### [Work item]
Please set down each of the lines below once more, exactly, omitting all pictures.
───── Given information ─────
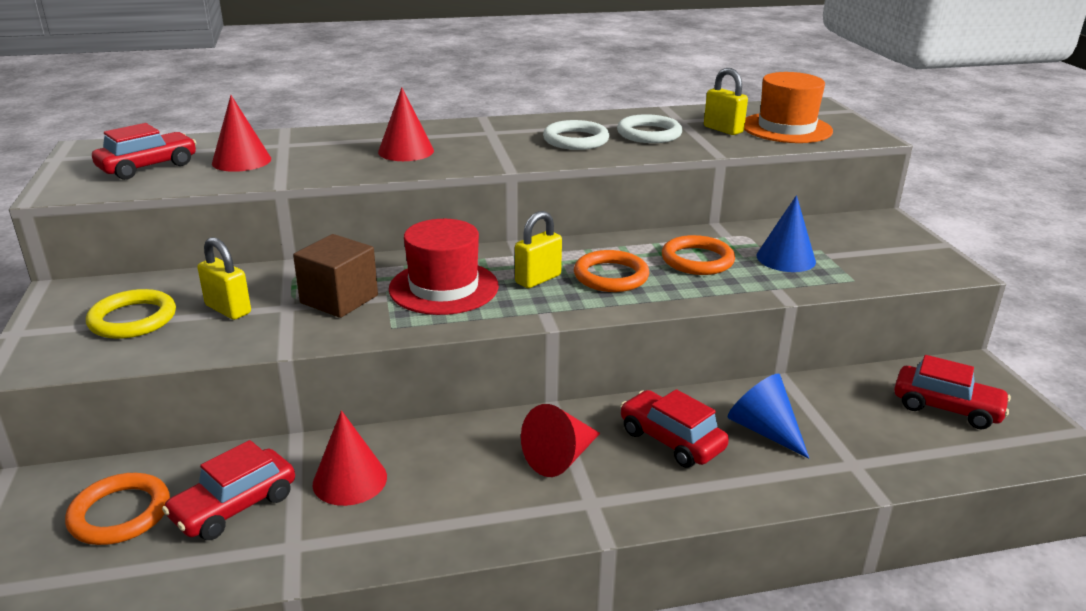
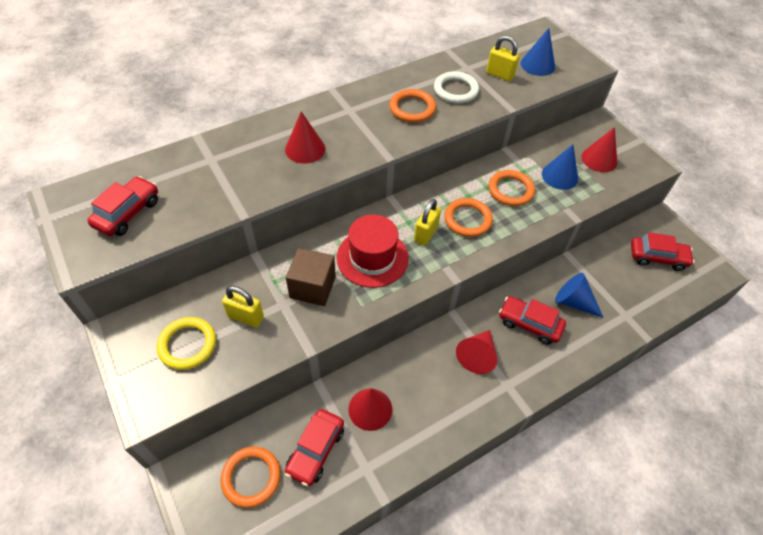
camera: 20 degrees left, 25 degrees up
(241, 161) = (194, 188): red cone -> red cone (599, 159)
(576, 140) = (412, 108): white ring -> orange ring
(786, 128) = (537, 65): orange hat -> blue cone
─────
### [Result for this task]
camera: 20 degrees left, 25 degrees up
(241, 161) = (194, 188): red cone -> red cone (599, 159)
(576, 140) = (412, 108): white ring -> orange ring
(786, 128) = (537, 65): orange hat -> blue cone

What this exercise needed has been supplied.